▼
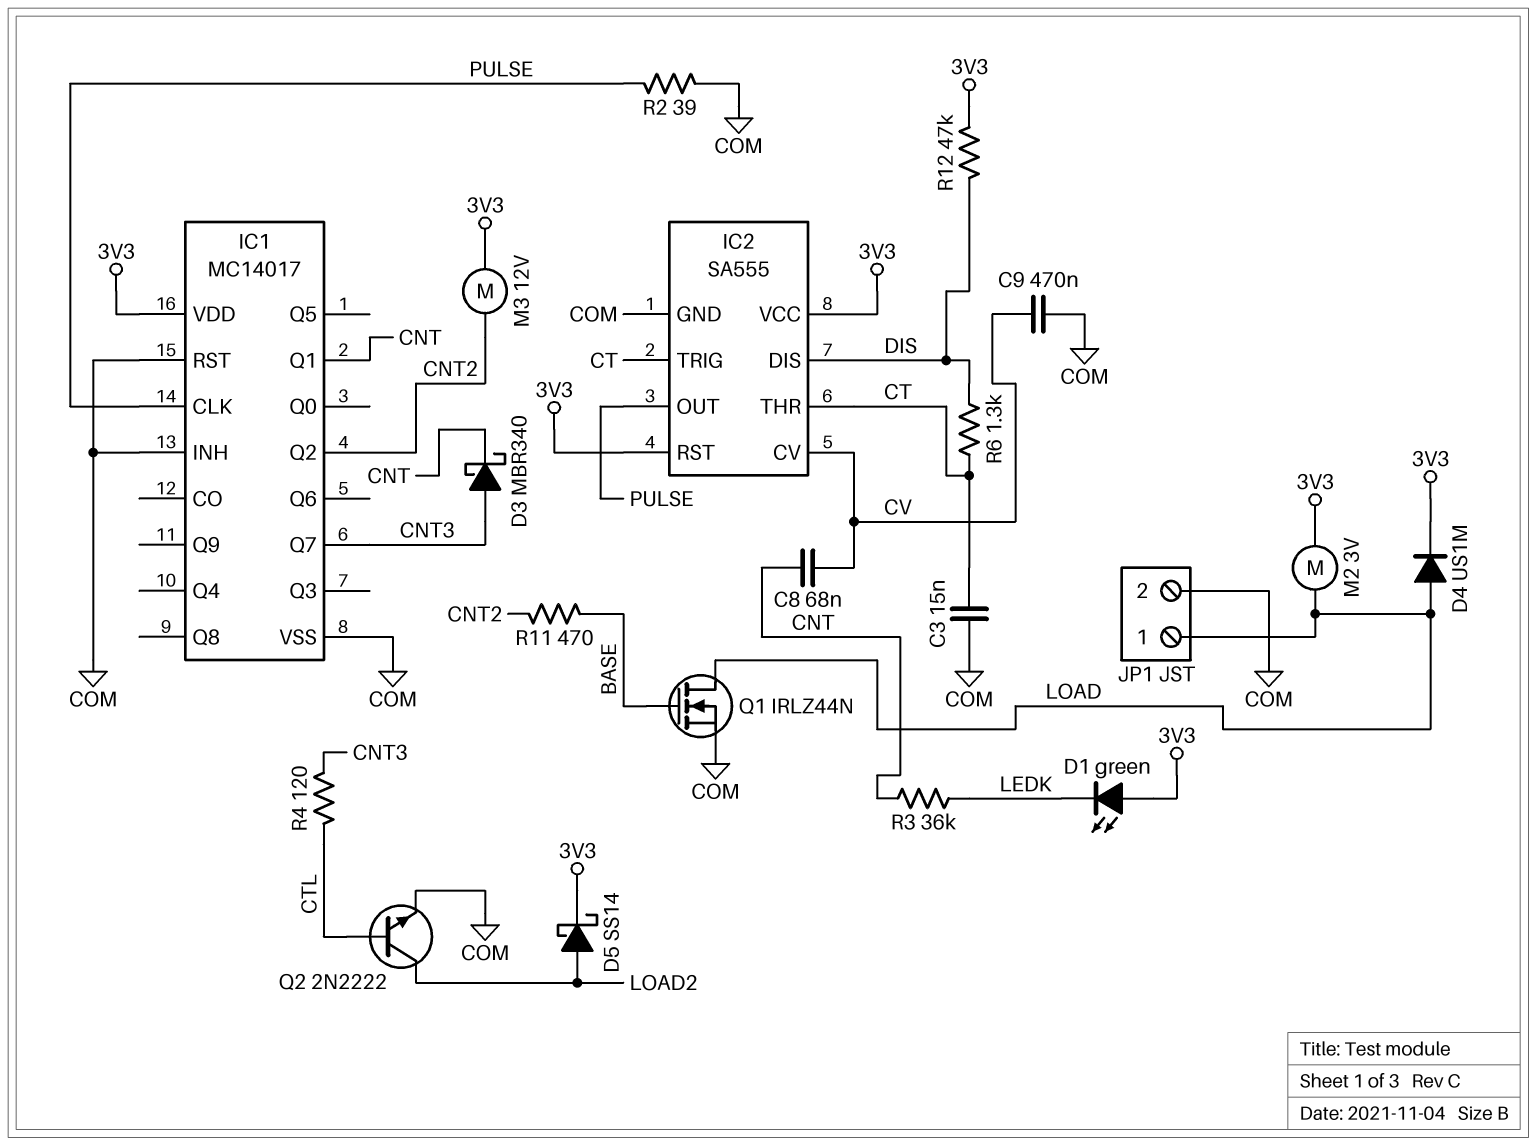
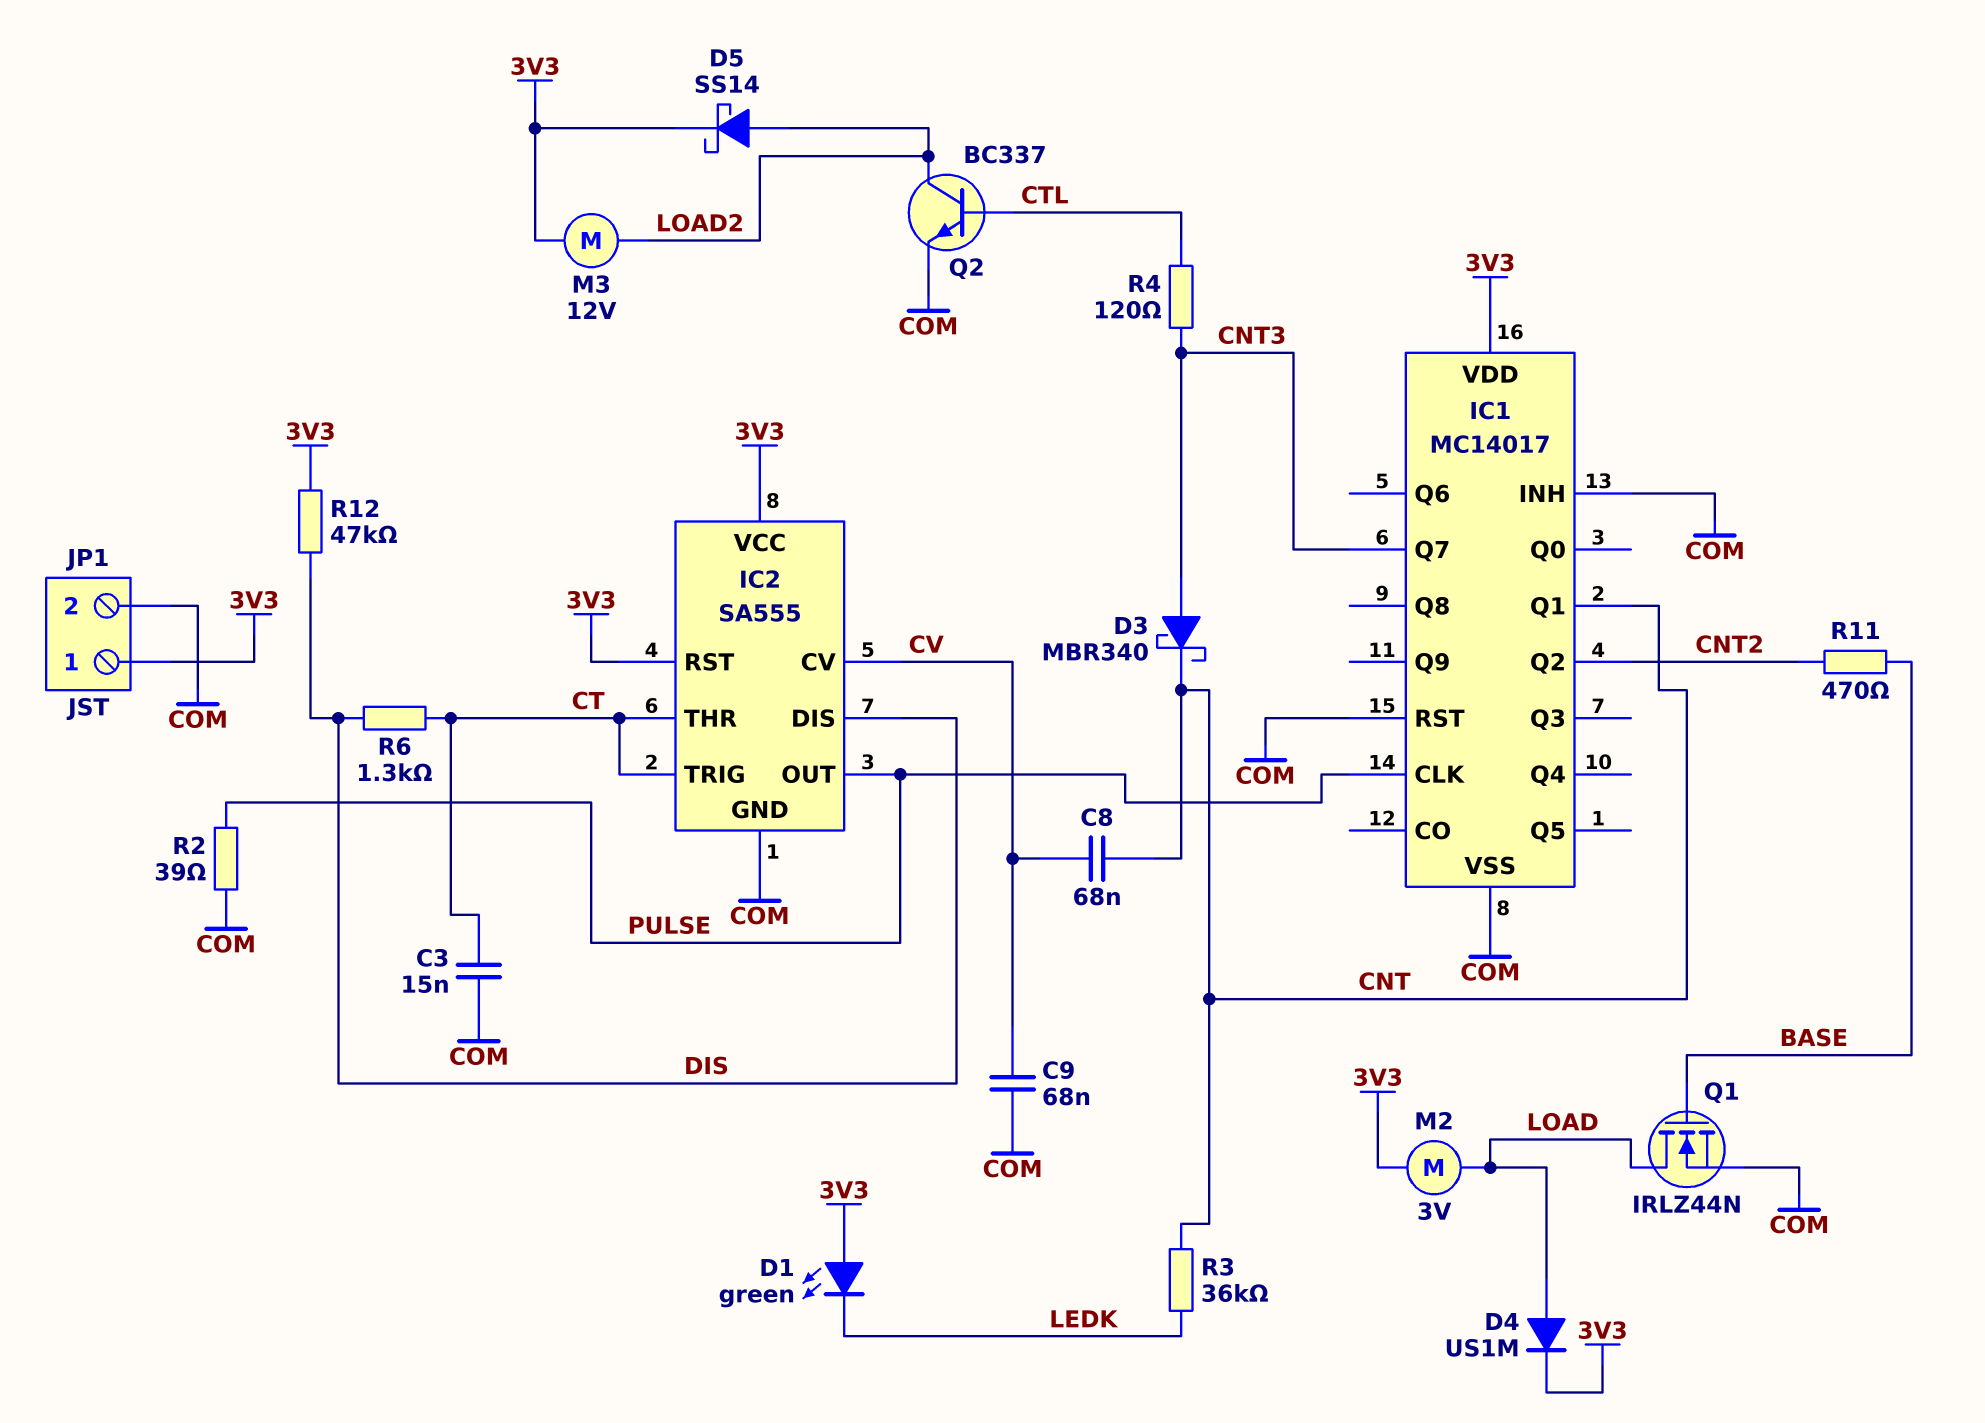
C9: 470nF (COM, CV) -> 68nF (COM, CV)
JP1 pin 1: LOAD -> 3V3
M3: motor 12V (3V3, CNT2) -> motor 12V (3V3, LOAD2)
Q2: NPN 2N2222 (B CTL, C LOAD2, E COM) -> NPN BC337 (B CTL, C LOAD2, E COM)

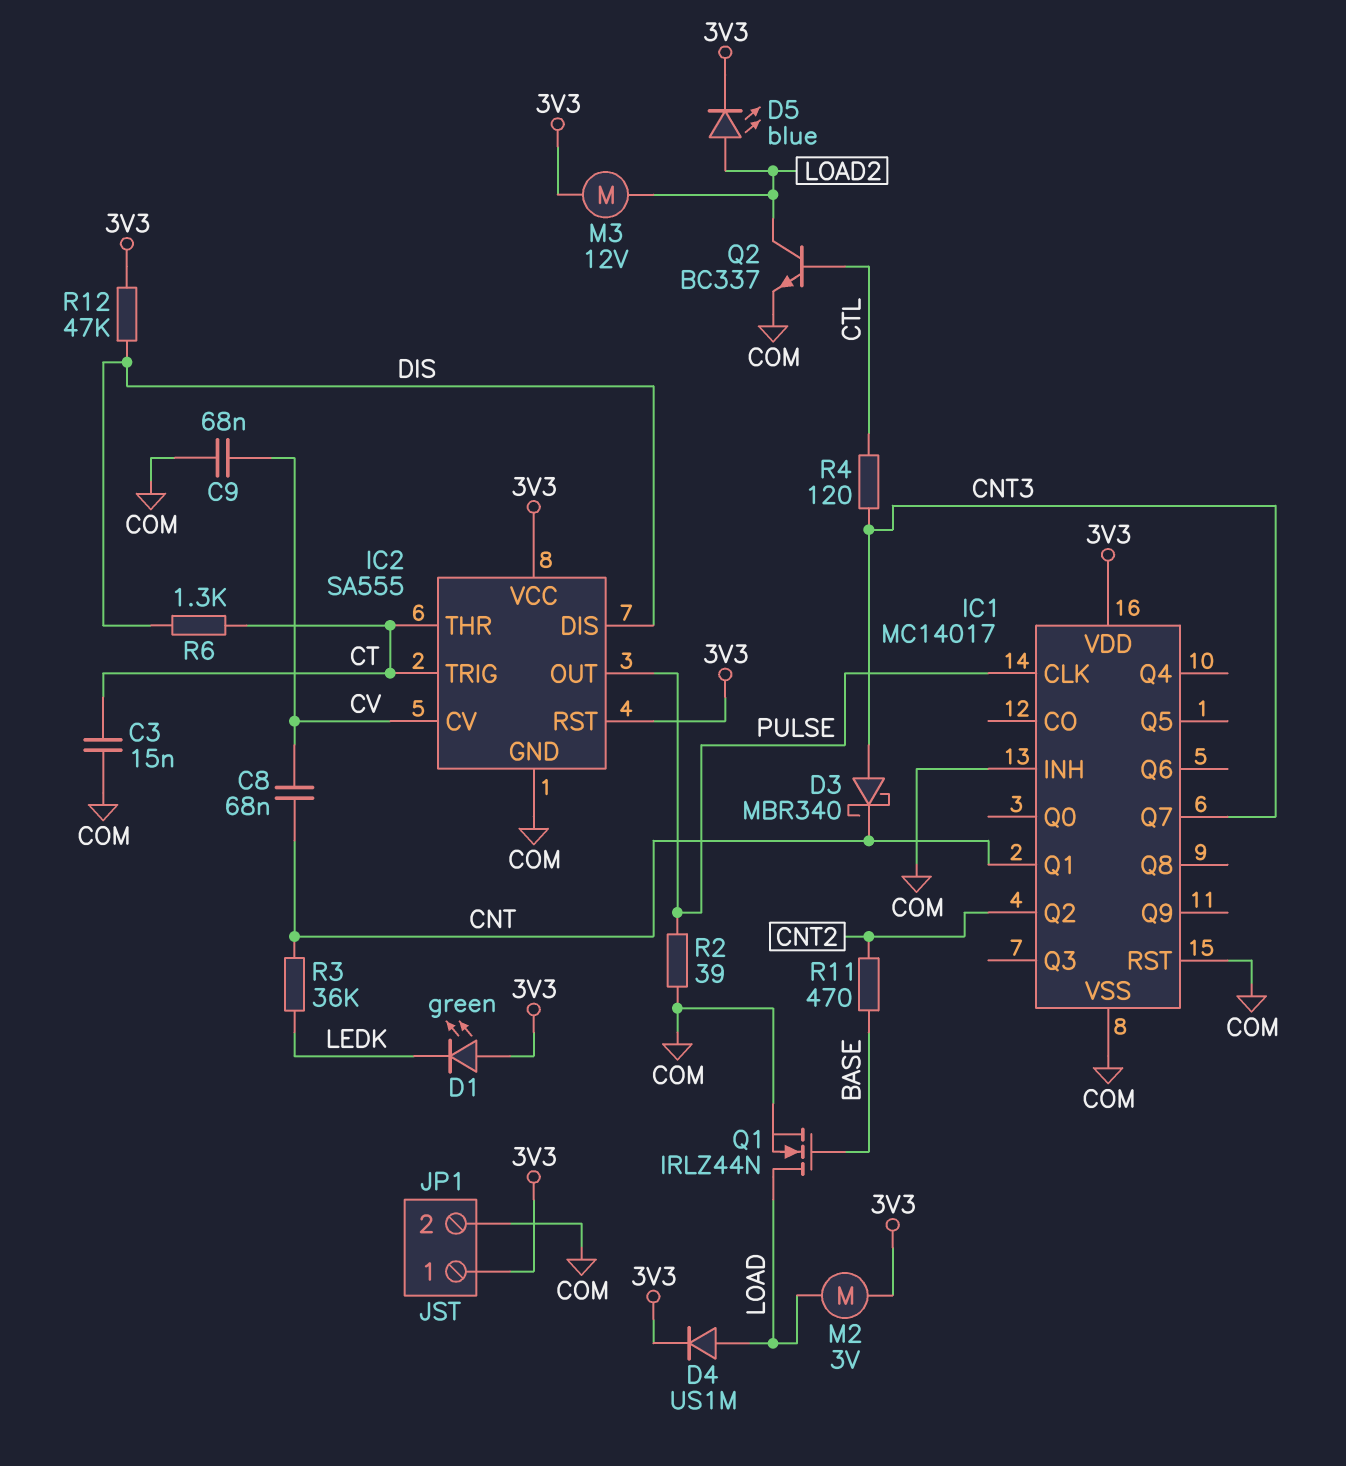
D5: schottky SS14 (A LOAD2, K 3V3) -> LED blue (A LOAD2, K 3V3)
▲
**What you should do:** The copy should match the records above exactly, except that pictures are dropped.

**Task output:**
C9: 470nF (COM, CV) -> 68nF (COM, CV)
JP1 pin 1: LOAD -> 3V3
M3: motor 12V (3V3, CNT2) -> motor 12V (3V3, LOAD2)
Q2: NPN 2N2222 (B CTL, C LOAD2, E COM) -> NPN BC337 (B CTL, C LOAD2, E COM)

D5: schottky SS14 (A LOAD2, K 3V3) -> LED blue (A LOAD2, K 3V3)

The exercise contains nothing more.